> Work instruction: Among the entries that follow, the required portion opens with the line containing "camera: 155 degrees left, 15 degrees up" and closes with the line containing "(636, 164) = (155, 269): blue". Give that portion again exactly, and nothing else.

Working data section start

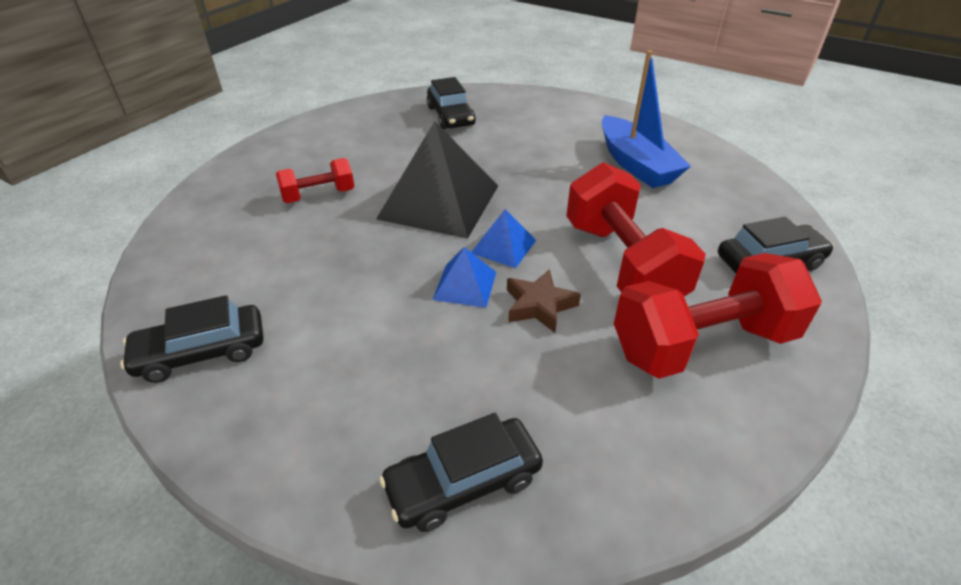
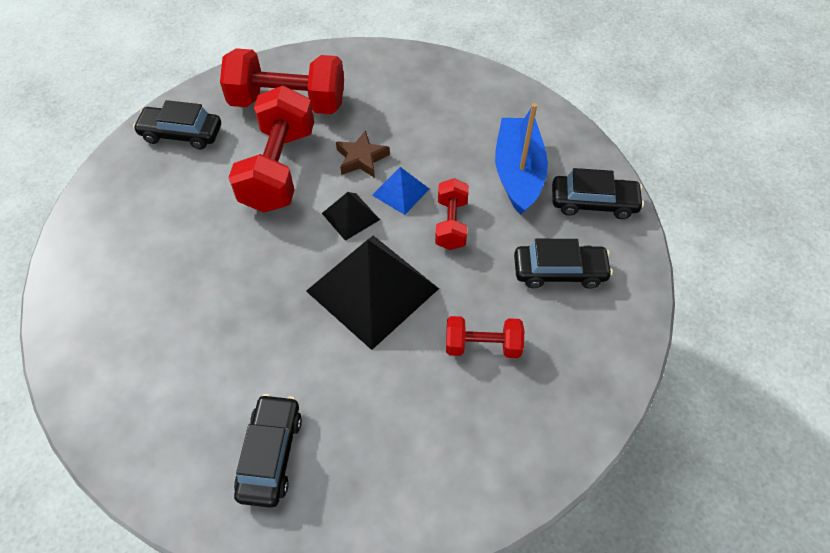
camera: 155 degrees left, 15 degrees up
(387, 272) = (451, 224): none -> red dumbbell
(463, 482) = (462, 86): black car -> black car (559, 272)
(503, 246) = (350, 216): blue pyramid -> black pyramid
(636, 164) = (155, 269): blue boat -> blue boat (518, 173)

Working data section end
Working data section start

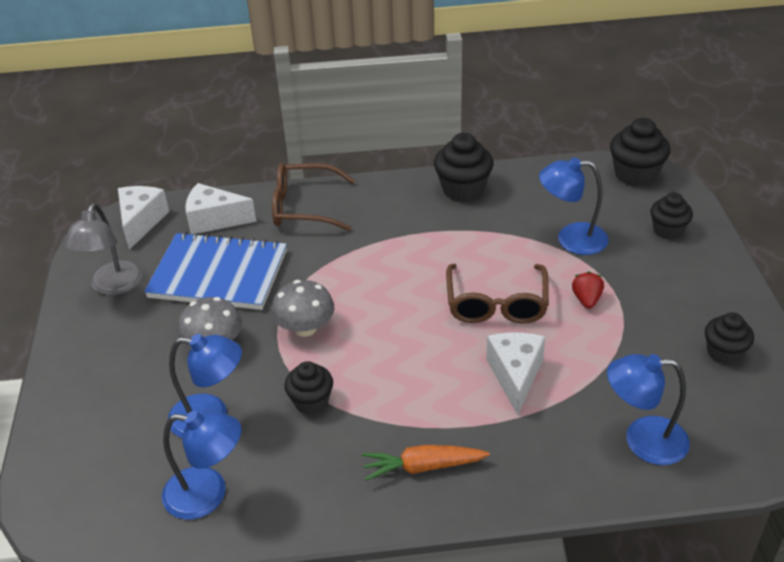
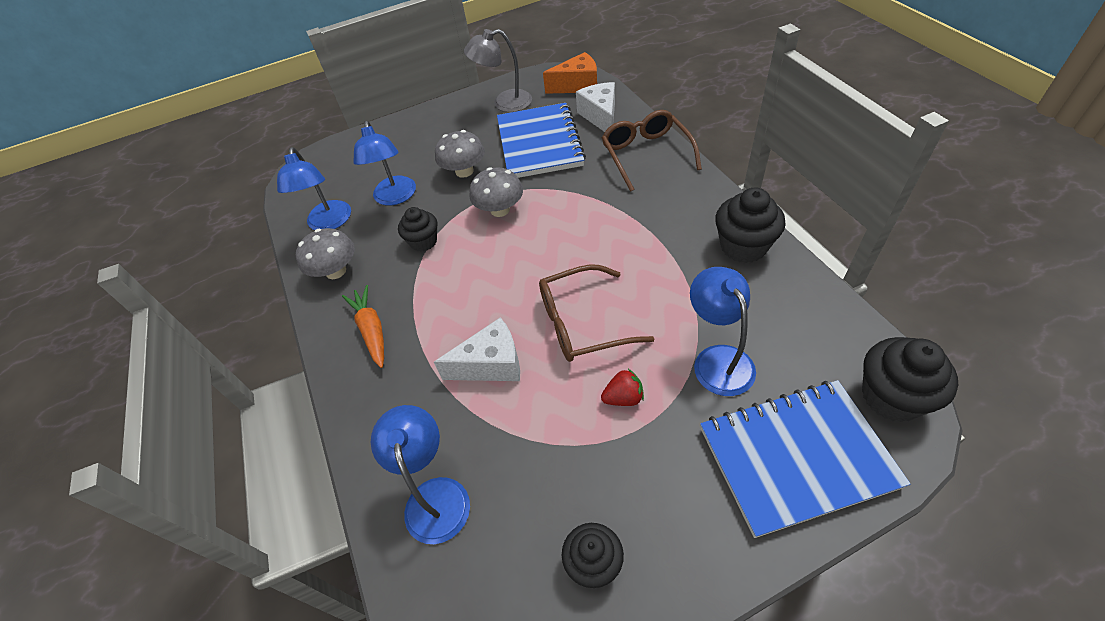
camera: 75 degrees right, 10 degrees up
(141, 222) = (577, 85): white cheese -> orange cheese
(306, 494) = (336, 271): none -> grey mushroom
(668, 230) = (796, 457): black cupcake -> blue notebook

Working data section end
Working data section start

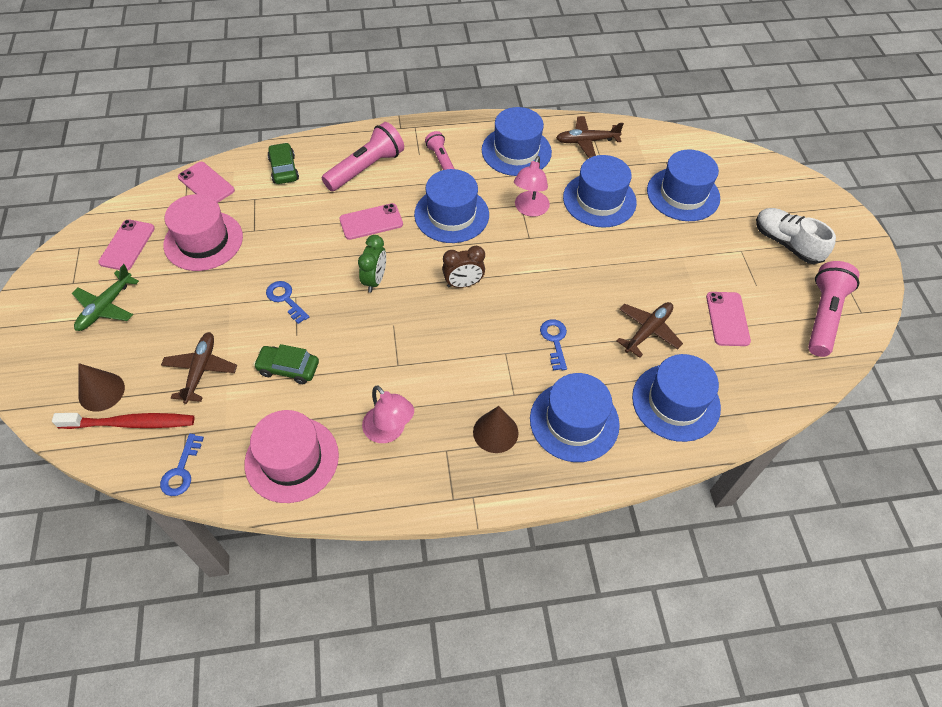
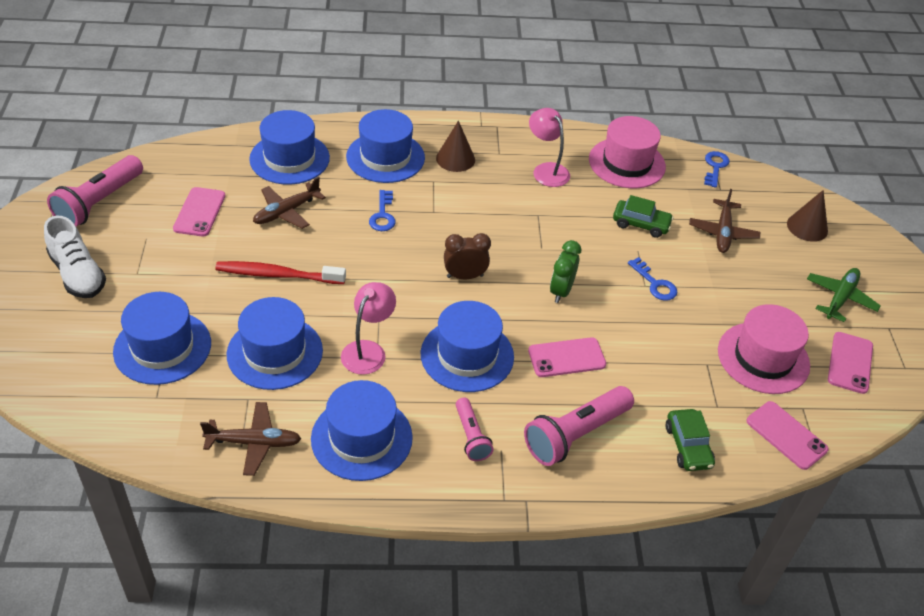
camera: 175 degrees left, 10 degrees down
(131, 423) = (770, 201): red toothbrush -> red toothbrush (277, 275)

Working data section end

> Task answer:
camera: 155 degrees left, 15 degrees up
(387, 272) = (451, 224): none -> red dumbbell
(463, 482) = (462, 86): black car -> black car (559, 272)
(503, 246) = (350, 216): blue pyramid -> black pyramid
(636, 164) = (155, 269): blue boat -> blue boat (518, 173)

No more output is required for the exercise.